__Required work__
Would you please restate every record exactly as written?

************

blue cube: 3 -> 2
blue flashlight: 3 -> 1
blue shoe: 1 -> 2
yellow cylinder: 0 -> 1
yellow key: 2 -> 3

************

__Written reply__
blue cube: 3 -> 2
blue flashlight: 3 -> 1
blue shoe: 1 -> 2
yellow cylinder: 0 -> 1
yellow key: 2 -> 3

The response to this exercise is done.